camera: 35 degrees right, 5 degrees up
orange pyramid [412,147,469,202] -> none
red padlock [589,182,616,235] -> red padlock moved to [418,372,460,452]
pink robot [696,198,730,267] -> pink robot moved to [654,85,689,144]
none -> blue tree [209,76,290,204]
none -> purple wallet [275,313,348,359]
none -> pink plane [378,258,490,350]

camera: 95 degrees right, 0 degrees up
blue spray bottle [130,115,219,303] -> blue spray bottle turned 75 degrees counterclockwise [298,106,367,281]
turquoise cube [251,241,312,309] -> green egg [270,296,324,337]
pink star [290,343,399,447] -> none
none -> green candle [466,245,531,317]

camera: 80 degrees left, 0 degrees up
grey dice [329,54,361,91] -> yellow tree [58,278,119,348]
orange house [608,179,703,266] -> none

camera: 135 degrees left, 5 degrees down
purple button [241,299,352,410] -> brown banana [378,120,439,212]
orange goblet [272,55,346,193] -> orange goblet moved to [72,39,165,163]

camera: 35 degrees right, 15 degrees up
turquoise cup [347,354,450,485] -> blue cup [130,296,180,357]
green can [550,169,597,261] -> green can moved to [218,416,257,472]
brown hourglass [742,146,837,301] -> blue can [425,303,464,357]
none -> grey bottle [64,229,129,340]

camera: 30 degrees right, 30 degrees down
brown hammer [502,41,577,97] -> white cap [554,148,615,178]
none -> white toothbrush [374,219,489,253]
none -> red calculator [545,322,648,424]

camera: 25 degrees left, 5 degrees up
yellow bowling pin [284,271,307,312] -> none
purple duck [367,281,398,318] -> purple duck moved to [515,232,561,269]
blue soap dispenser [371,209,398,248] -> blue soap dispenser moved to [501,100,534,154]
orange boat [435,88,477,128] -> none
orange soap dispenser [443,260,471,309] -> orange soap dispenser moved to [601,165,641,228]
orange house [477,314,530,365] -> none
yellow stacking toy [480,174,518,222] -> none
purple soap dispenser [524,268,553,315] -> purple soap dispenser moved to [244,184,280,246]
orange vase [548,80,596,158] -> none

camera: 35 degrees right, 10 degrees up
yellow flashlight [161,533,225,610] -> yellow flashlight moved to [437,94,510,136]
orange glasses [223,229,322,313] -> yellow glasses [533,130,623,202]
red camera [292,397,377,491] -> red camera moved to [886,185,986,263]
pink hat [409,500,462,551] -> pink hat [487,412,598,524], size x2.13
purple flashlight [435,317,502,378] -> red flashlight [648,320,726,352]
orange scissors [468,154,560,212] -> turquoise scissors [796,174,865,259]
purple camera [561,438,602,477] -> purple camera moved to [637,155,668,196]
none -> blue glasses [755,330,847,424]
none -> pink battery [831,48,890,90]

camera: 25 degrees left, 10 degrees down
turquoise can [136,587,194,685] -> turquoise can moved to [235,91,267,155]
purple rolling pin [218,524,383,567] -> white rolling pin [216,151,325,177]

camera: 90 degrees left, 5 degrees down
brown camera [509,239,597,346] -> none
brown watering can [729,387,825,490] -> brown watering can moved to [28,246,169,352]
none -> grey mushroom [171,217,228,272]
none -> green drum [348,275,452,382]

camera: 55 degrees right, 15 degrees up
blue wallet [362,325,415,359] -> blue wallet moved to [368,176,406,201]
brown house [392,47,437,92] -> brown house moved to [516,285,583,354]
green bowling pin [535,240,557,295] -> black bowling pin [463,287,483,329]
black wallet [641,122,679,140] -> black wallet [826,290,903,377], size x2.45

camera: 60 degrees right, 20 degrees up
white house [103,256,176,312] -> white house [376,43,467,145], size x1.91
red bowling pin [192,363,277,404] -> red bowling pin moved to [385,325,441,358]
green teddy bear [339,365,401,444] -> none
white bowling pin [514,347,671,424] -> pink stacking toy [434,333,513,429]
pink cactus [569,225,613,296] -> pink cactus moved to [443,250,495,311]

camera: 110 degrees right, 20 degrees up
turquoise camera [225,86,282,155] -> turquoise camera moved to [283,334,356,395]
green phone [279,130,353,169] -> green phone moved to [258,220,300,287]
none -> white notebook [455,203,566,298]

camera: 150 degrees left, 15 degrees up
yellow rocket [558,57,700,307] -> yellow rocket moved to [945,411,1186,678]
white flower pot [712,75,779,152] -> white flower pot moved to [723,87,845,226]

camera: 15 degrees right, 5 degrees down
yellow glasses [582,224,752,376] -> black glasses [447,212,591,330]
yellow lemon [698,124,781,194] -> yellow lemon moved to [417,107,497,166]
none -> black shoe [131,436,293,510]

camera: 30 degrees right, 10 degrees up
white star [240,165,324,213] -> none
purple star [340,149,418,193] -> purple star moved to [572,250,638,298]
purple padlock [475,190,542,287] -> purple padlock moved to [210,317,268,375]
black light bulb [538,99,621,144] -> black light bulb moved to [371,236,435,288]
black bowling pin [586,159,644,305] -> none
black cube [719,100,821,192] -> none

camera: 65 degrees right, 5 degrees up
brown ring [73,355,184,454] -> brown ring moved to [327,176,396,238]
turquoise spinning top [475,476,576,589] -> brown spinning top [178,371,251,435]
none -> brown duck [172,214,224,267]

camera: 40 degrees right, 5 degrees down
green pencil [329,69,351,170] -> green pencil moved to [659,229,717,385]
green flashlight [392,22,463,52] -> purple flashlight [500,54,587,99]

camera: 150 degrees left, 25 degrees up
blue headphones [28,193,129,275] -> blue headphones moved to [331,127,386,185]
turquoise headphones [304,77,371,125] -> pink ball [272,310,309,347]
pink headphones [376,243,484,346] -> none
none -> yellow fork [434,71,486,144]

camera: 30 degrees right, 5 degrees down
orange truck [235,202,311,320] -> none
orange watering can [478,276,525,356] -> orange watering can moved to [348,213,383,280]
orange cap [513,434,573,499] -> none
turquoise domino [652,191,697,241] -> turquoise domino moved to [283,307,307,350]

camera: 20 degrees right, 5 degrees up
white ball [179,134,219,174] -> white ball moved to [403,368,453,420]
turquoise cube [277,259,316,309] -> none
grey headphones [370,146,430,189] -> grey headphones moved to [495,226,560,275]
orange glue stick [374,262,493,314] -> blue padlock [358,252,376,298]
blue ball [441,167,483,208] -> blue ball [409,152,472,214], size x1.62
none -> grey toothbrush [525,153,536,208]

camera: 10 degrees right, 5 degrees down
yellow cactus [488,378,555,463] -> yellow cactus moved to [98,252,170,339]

-.-.-

In the records above, the line with "black wallet [641,122,679,140]" marks the start and the line with "brown ring [73,355,184,454]" marks the end; copy that stretch exactly, both lines included, and nothing else.

black wallet [641,122,679,140] -> black wallet [826,290,903,377], size x2.45

camera: 60 degrees right, 20 degrees up
white house [103,256,176,312] -> white house [376,43,467,145], size x1.91
red bowling pin [192,363,277,404] -> red bowling pin moved to [385,325,441,358]
green teddy bear [339,365,401,444] -> none
white bowling pin [514,347,671,424] -> pink stacking toy [434,333,513,429]
pink cactus [569,225,613,296] -> pink cactus moved to [443,250,495,311]

camera: 110 degrees right, 20 degrees up
turquoise camera [225,86,282,155] -> turquoise camera moved to [283,334,356,395]
green phone [279,130,353,169] -> green phone moved to [258,220,300,287]
none -> white notebook [455,203,566,298]

camera: 150 degrees left, 15 degrees up
yellow rocket [558,57,700,307] -> yellow rocket moved to [945,411,1186,678]
white flower pot [712,75,779,152] -> white flower pot moved to [723,87,845,226]

camera: 15 degrees right, 5 degrees down
yellow glasses [582,224,752,376] -> black glasses [447,212,591,330]
yellow lemon [698,124,781,194] -> yellow lemon moved to [417,107,497,166]
none -> black shoe [131,436,293,510]

camera: 30 degrees right, 10 degrees up
white star [240,165,324,213] -> none
purple star [340,149,418,193] -> purple star moved to [572,250,638,298]
purple padlock [475,190,542,287] -> purple padlock moved to [210,317,268,375]
black light bulb [538,99,621,144] -> black light bulb moved to [371,236,435,288]
black bowling pin [586,159,644,305] -> none
black cube [719,100,821,192] -> none

camera: 65 degrees right, 5 degrees up
brown ring [73,355,184,454] -> brown ring moved to [327,176,396,238]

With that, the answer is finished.